[Work required]: Every line of the material must appear in the answer exactly as it does here.

[Records for this exercise]:
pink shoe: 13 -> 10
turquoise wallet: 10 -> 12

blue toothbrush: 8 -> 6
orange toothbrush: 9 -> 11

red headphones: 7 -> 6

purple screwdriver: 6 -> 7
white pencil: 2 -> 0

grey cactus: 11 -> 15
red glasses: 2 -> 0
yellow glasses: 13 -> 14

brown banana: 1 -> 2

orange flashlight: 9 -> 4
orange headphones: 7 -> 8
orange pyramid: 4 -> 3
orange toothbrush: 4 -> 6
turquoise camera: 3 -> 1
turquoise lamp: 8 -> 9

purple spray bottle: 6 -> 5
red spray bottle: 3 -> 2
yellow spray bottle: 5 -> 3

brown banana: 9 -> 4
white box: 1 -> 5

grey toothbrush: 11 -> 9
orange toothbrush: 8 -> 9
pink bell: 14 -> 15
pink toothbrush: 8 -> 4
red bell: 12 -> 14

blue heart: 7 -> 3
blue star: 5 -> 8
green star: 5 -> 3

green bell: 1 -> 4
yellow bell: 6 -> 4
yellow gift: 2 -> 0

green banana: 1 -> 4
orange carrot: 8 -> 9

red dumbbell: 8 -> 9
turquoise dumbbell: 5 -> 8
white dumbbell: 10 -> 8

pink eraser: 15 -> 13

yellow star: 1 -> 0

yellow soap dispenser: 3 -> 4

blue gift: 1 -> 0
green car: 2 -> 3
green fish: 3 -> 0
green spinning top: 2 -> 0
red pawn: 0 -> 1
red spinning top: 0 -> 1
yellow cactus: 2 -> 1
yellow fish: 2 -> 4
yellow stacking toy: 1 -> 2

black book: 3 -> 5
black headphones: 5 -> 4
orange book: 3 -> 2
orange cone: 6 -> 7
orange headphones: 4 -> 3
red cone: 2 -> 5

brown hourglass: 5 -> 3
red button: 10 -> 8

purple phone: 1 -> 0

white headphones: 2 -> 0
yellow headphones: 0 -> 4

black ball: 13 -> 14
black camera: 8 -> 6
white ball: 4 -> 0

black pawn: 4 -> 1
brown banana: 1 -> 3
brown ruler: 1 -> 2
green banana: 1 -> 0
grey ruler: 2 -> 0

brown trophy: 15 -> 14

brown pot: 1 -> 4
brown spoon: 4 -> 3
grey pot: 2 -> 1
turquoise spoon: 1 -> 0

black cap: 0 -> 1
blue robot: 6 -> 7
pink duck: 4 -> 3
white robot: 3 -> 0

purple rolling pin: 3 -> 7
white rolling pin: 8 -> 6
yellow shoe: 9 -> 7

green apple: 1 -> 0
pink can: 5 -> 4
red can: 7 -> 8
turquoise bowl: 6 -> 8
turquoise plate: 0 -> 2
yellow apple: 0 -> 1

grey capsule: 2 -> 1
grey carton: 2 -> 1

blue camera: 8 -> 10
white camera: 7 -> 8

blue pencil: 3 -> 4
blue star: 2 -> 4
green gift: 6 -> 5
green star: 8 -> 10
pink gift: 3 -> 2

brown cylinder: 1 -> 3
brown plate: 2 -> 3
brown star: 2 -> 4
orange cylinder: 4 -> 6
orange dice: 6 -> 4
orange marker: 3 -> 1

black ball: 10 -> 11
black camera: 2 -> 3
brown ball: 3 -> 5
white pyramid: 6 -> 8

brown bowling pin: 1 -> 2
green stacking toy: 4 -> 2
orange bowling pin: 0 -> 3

[Problem solution]:
pink shoe: 13 -> 10
turquoise wallet: 10 -> 12

blue toothbrush: 8 -> 6
orange toothbrush: 9 -> 11

red headphones: 7 -> 6

purple screwdriver: 6 -> 7
white pencil: 2 -> 0

grey cactus: 11 -> 15
red glasses: 2 -> 0
yellow glasses: 13 -> 14

brown banana: 1 -> 2

orange flashlight: 9 -> 4
orange headphones: 7 -> 8
orange pyramid: 4 -> 3
orange toothbrush: 4 -> 6
turquoise camera: 3 -> 1
turquoise lamp: 8 -> 9

purple spray bottle: 6 -> 5
red spray bottle: 3 -> 2
yellow spray bottle: 5 -> 3

brown banana: 9 -> 4
white box: 1 -> 5

grey toothbrush: 11 -> 9
orange toothbrush: 8 -> 9
pink bell: 14 -> 15
pink toothbrush: 8 -> 4
red bell: 12 -> 14

blue heart: 7 -> 3
blue star: 5 -> 8
green star: 5 -> 3

green bell: 1 -> 4
yellow bell: 6 -> 4
yellow gift: 2 -> 0

green banana: 1 -> 4
orange carrot: 8 -> 9

red dumbbell: 8 -> 9
turquoise dumbbell: 5 -> 8
white dumbbell: 10 -> 8

pink eraser: 15 -> 13

yellow star: 1 -> 0

yellow soap dispenser: 3 -> 4

blue gift: 1 -> 0
green car: 2 -> 3
green fish: 3 -> 0
green spinning top: 2 -> 0
red pawn: 0 -> 1
red spinning top: 0 -> 1
yellow cactus: 2 -> 1
yellow fish: 2 -> 4
yellow stacking toy: 1 -> 2

black book: 3 -> 5
black headphones: 5 -> 4
orange book: 3 -> 2
orange cone: 6 -> 7
orange headphones: 4 -> 3
red cone: 2 -> 5

brown hourglass: 5 -> 3
red button: 10 -> 8

purple phone: 1 -> 0

white headphones: 2 -> 0
yellow headphones: 0 -> 4

black ball: 13 -> 14
black camera: 8 -> 6
white ball: 4 -> 0

black pawn: 4 -> 1
brown banana: 1 -> 3
brown ruler: 1 -> 2
green banana: 1 -> 0
grey ruler: 2 -> 0

brown trophy: 15 -> 14

brown pot: 1 -> 4
brown spoon: 4 -> 3
grey pot: 2 -> 1
turquoise spoon: 1 -> 0

black cap: 0 -> 1
blue robot: 6 -> 7
pink duck: 4 -> 3
white robot: 3 -> 0

purple rolling pin: 3 -> 7
white rolling pin: 8 -> 6
yellow shoe: 9 -> 7

green apple: 1 -> 0
pink can: 5 -> 4
red can: 7 -> 8
turquoise bowl: 6 -> 8
turquoise plate: 0 -> 2
yellow apple: 0 -> 1

grey capsule: 2 -> 1
grey carton: 2 -> 1

blue camera: 8 -> 10
white camera: 7 -> 8

blue pencil: 3 -> 4
blue star: 2 -> 4
green gift: 6 -> 5
green star: 8 -> 10
pink gift: 3 -> 2

brown cylinder: 1 -> 3
brown plate: 2 -> 3
brown star: 2 -> 4
orange cylinder: 4 -> 6
orange dice: 6 -> 4
orange marker: 3 -> 1

black ball: 10 -> 11
black camera: 2 -> 3
brown ball: 3 -> 5
white pyramid: 6 -> 8

brown bowling pin: 1 -> 2
green stacking toy: 4 -> 2
orange bowling pin: 0 -> 3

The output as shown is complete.